DATASET ENTRIES |
++++++

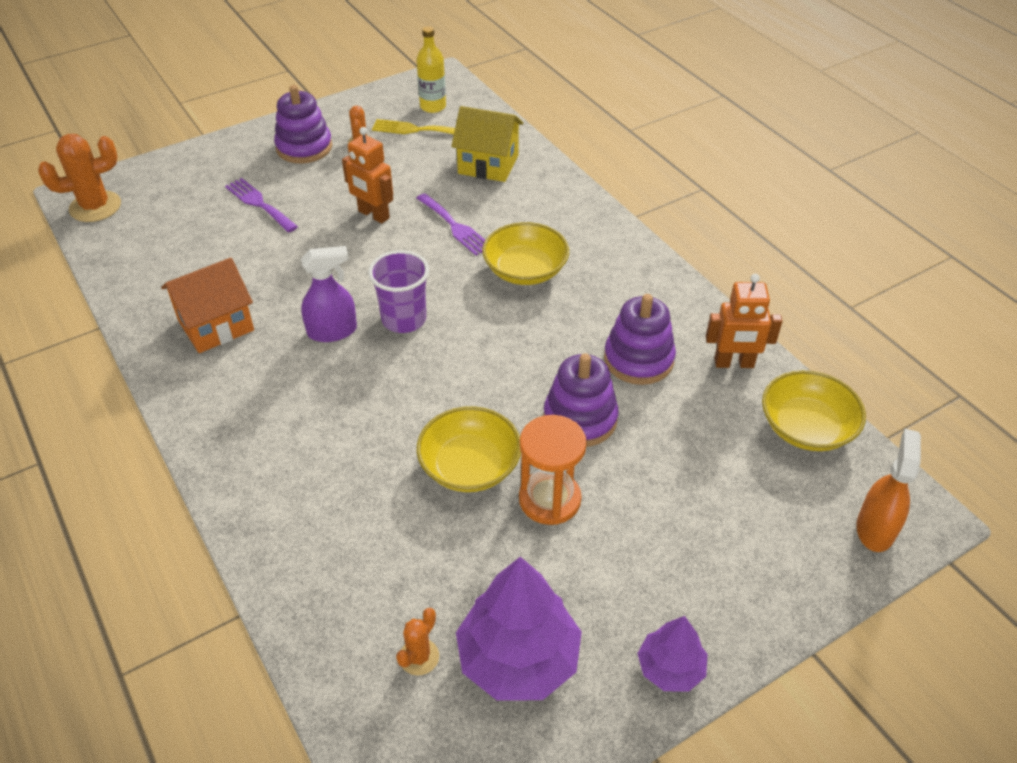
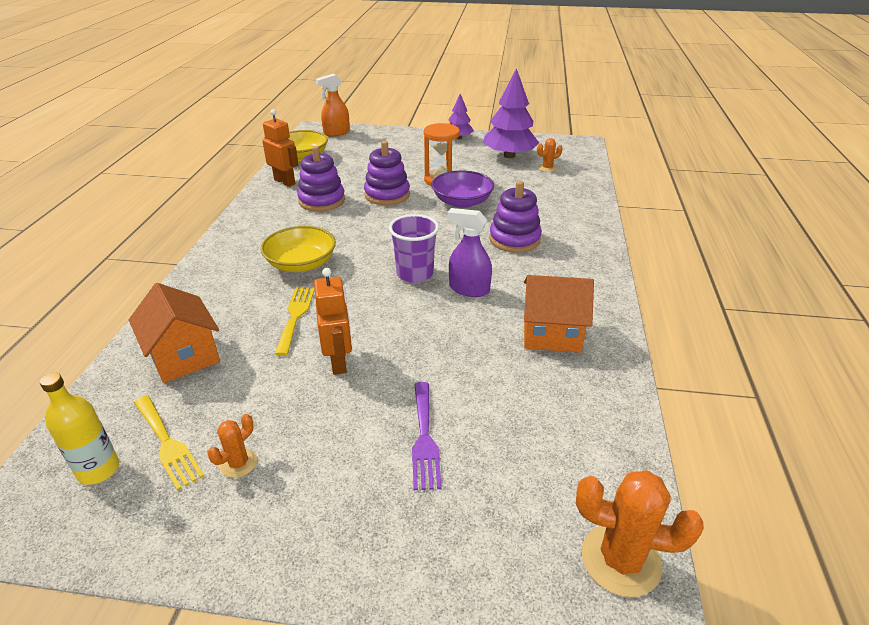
camera: 140 degrees left, 10 degrees down
(304, 147) = (300, 498): purple stacking toy -> purple stacking toy (514, 239)
(455, 226) = (295, 316): purple fork -> yellow fork
(470, 466) = (462, 202): yellow bowl -> purple bowl
(488, 164) = (184, 356): yellow house -> orange house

++++++

Take from the listing above each line that contains the string "purple".

(304, 147) = (300, 498): purple stacking toy -> purple stacking toy (514, 239)
(455, 226) = (295, 316): purple fork -> yellow fork
(470, 466) = (462, 202): yellow bowl -> purple bowl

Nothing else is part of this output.